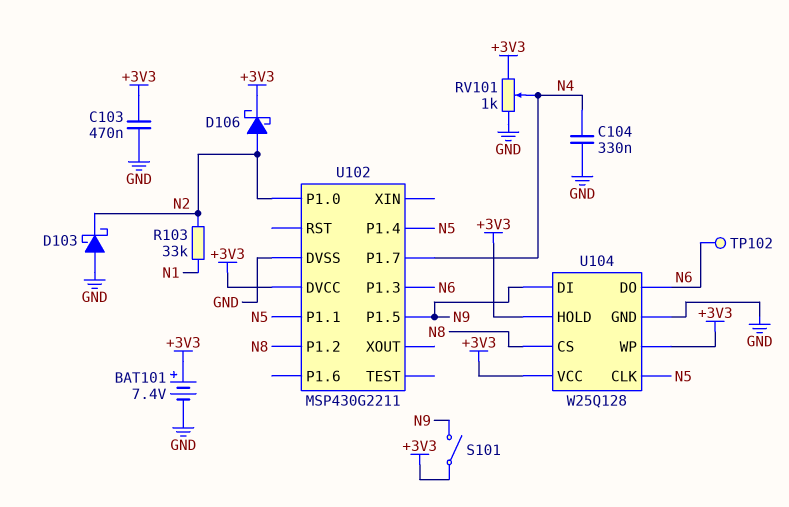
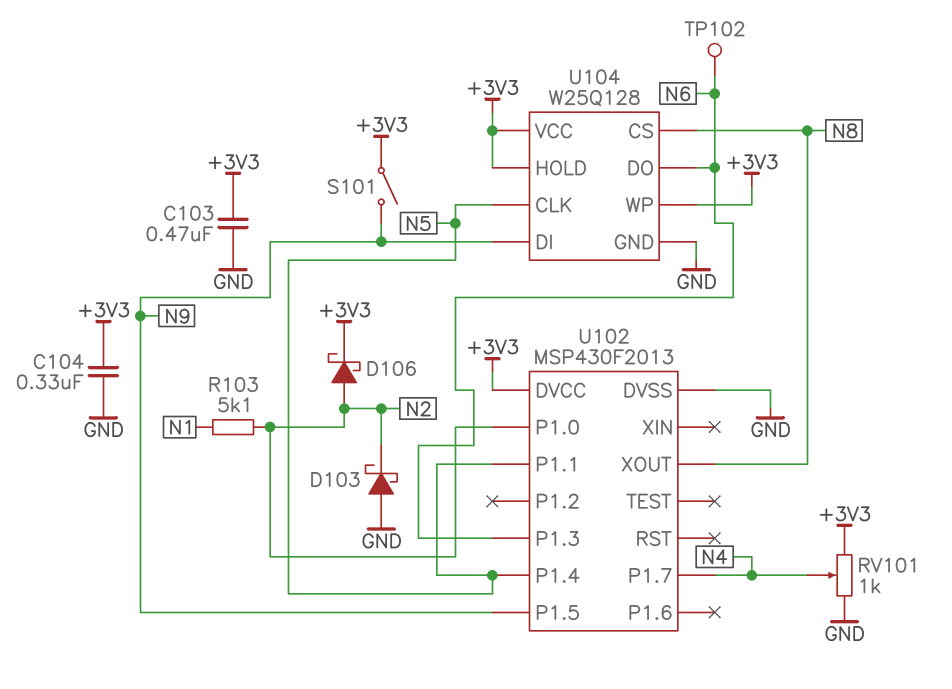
BAT101: 7.4V (plus +3V3, minus GND) -> none
C104: 330nF (GND, N4) -> 330nF (+3V3, GND)
R103: 33k (N1, N2) -> 5.1k (N1, N2)
U102: MSP430G2211 -> MSP430F2013
U102 pin P1.2: N8 -> none
U102 pin XOUT: none -> N8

---

» **What needs to be done**
Please return each line of the listing exactly as written, excluding the images.

» **Written reply**
BAT101: 7.4V (plus +3V3, minus GND) -> none
C104: 330nF (GND, N4) -> 330nF (+3V3, GND)
R103: 33k (N1, N2) -> 5.1k (N1, N2)
U102: MSP430G2211 -> MSP430F2013
U102 pin P1.2: N8 -> none
U102 pin XOUT: none -> N8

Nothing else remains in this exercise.